(Work instructions)
Give the data again exactly, without its images.

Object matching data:
——
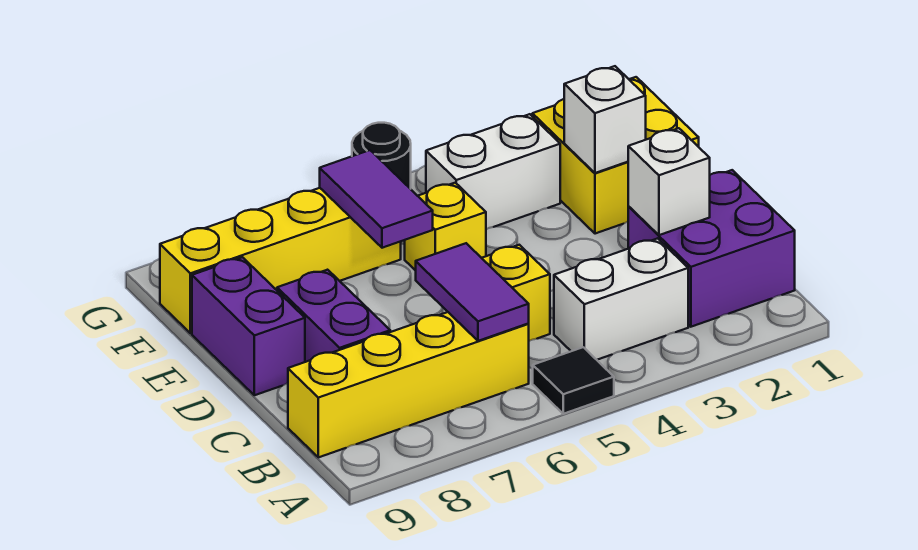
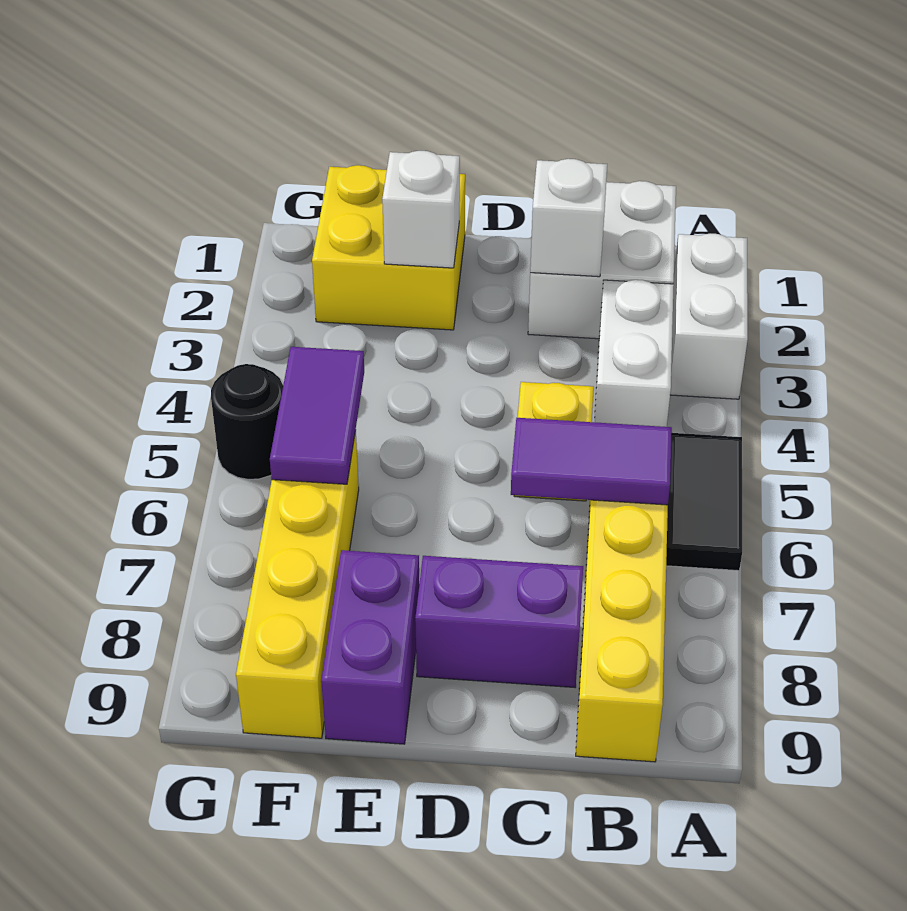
black tile A5 level 1 -> black tile A5:A6 level 1
purple brick B1:C2 level 1 -> white brick B1:C2 level 1
purple brick D9:E9 level 1 -> purple brick E8:E9 level 1
yellow brick E5 level 1 -> none
purple tile E6:F6 level 2 -> purple tile F5:F6 level 2
white brick F3:F4 level 1 -> white brick A2:A3 level 1

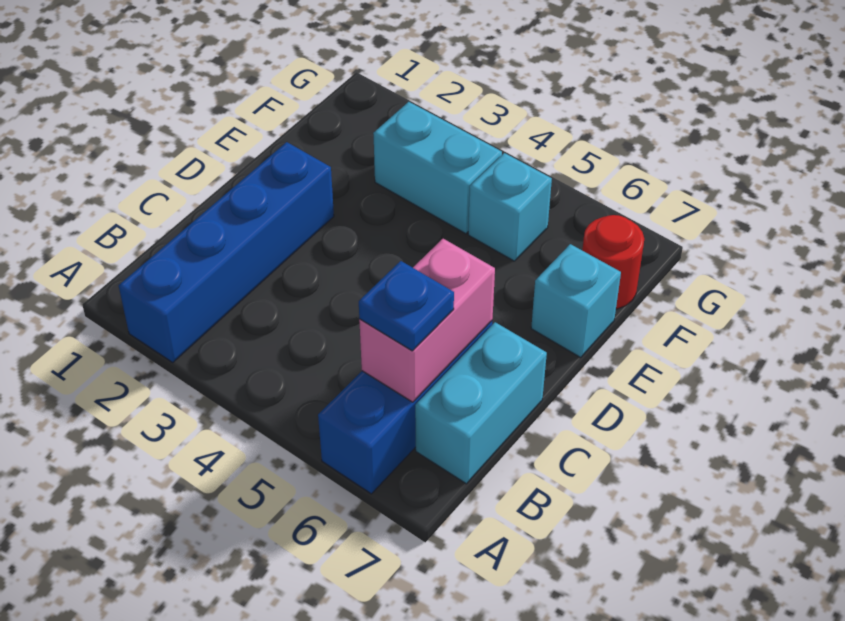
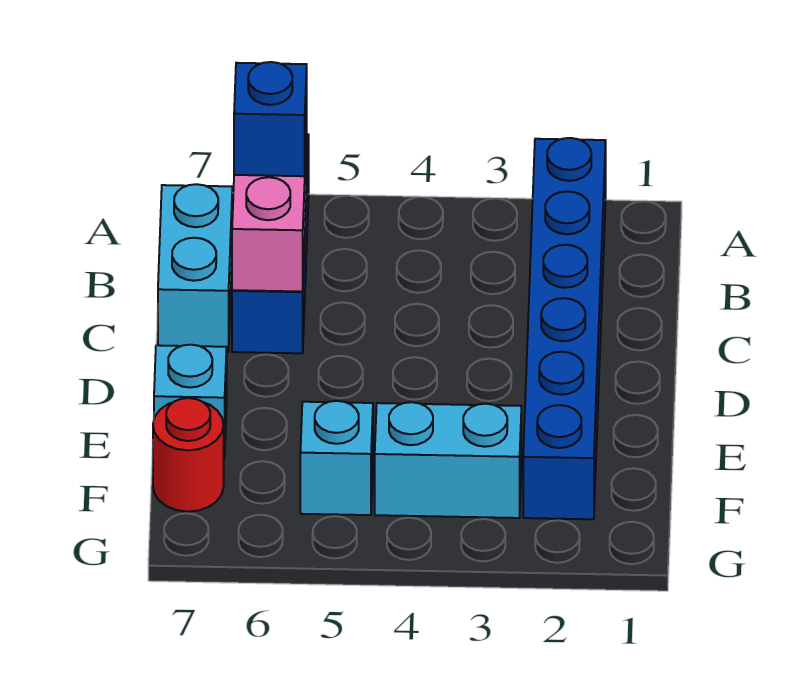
blue brick A2:D2 level 1 -> blue brick A2:F2 level 1
blue plate B6 level 3 -> blue brick B6 level 3

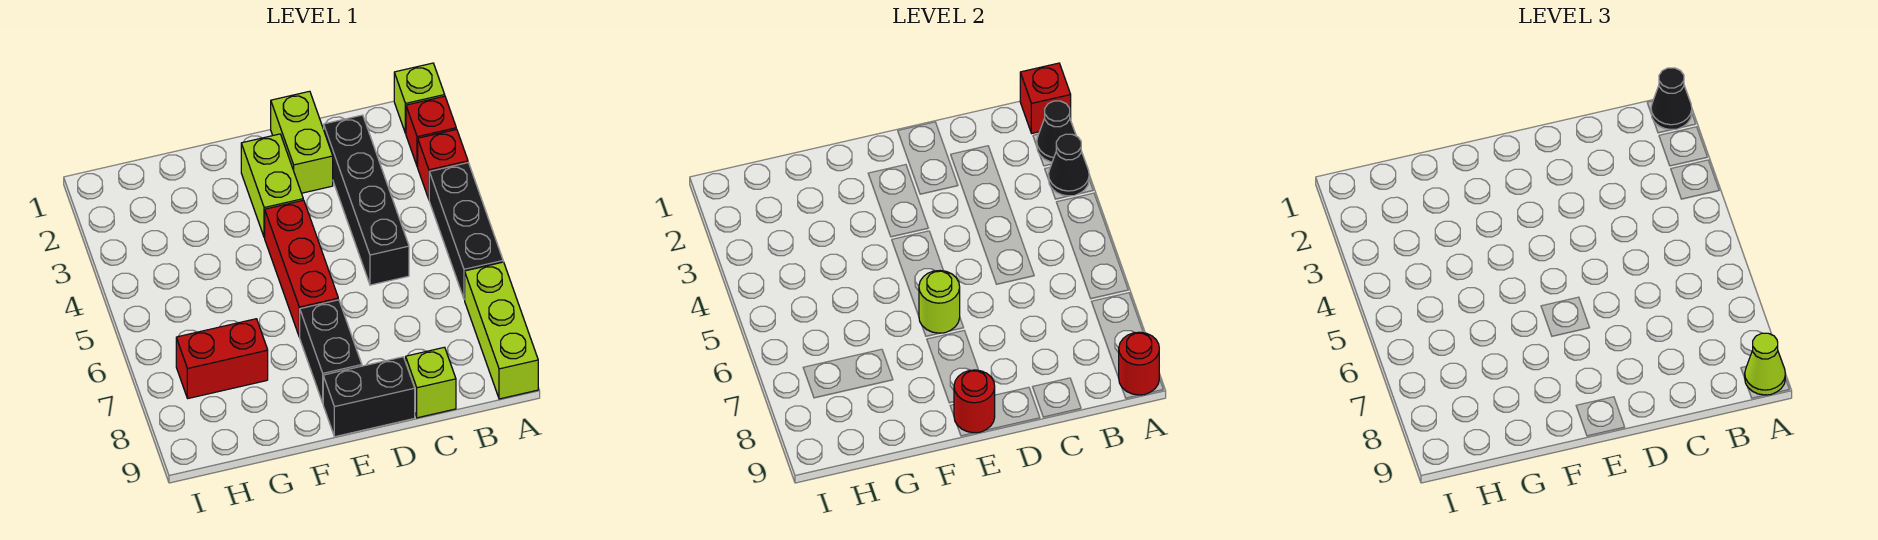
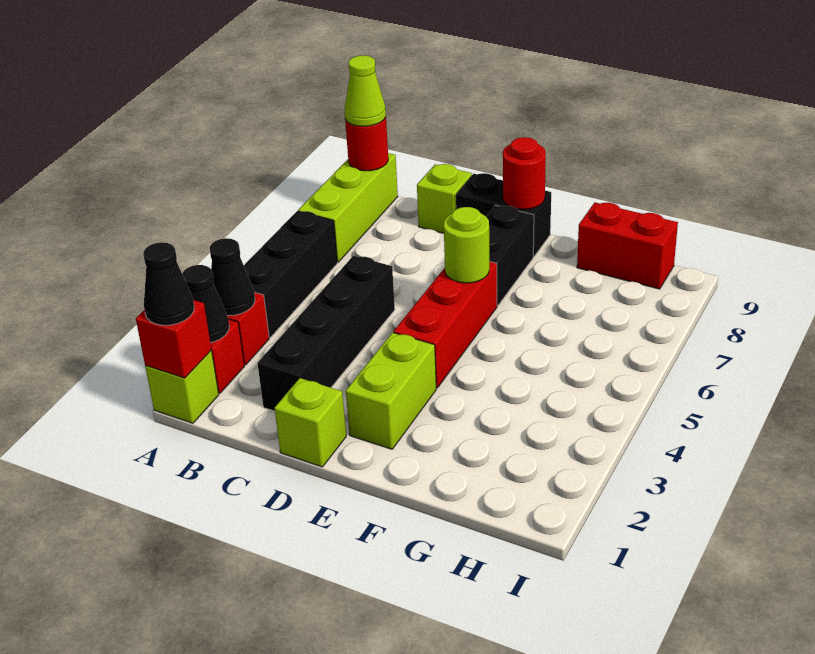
lime brick D1:D2 level 1 -> lime brick D1 level 1
red brick G7:H7 level 1 -> red brick G9:H9 level 1

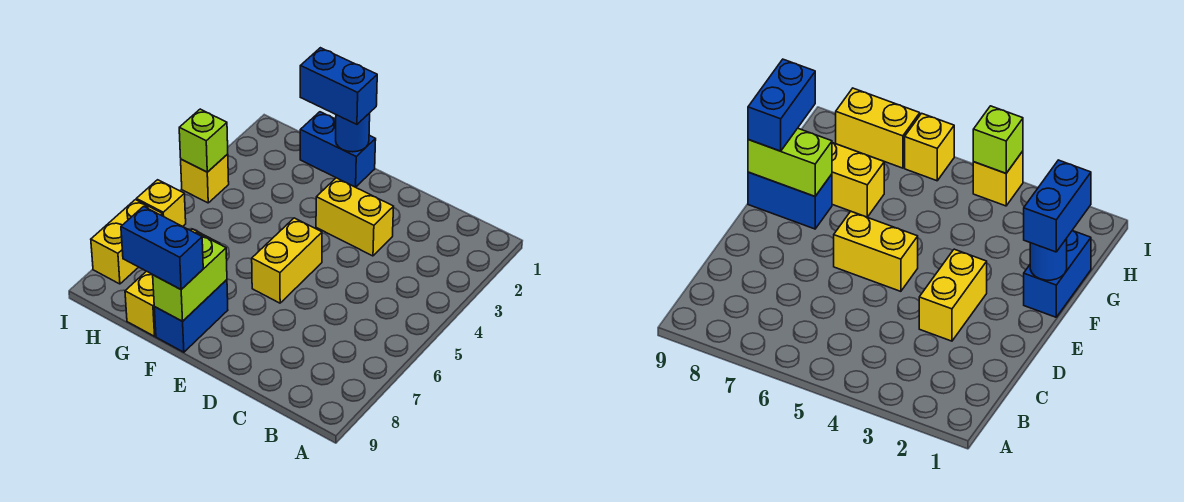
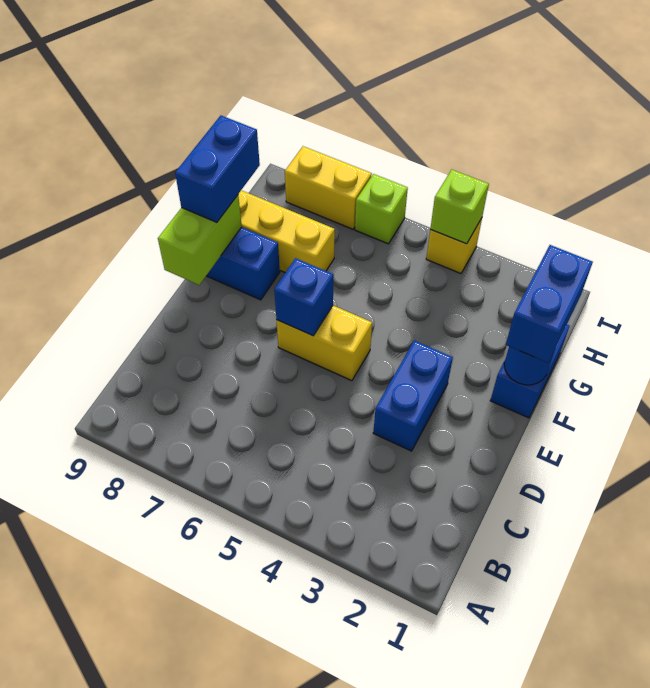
yellow brick D3:E3 level 1 -> blue brick D3:E3 level 1
none -> blue brick E6 level 2
lime brick F8:F9 level 2 -> lime brick E9:F9 level 2
yellow brick I6 level 1 -> lime brick I6 level 1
——
(Completed exercise)
black tile A5 level 1 -> black tile A5:A6 level 1
purple brick B1:C2 level 1 -> white brick B1:C2 level 1
purple brick D9:E9 level 1 -> purple brick E8:E9 level 1
yellow brick E5 level 1 -> none
purple tile E6:F6 level 2 -> purple tile F5:F6 level 2
white brick F3:F4 level 1 -> white brick A2:A3 level 1

blue brick A2:D2 level 1 -> blue brick A2:F2 level 1
blue plate B6 level 3 -> blue brick B6 level 3

lime brick D1:D2 level 1 -> lime brick D1 level 1
red brick G7:H7 level 1 -> red brick G9:H9 level 1

yellow brick D3:E3 level 1 -> blue brick D3:E3 level 1
none -> blue brick E6 level 2
lime brick F8:F9 level 2 -> lime brick E9:F9 level 2
yellow brick I6 level 1 -> lime brick I6 level 1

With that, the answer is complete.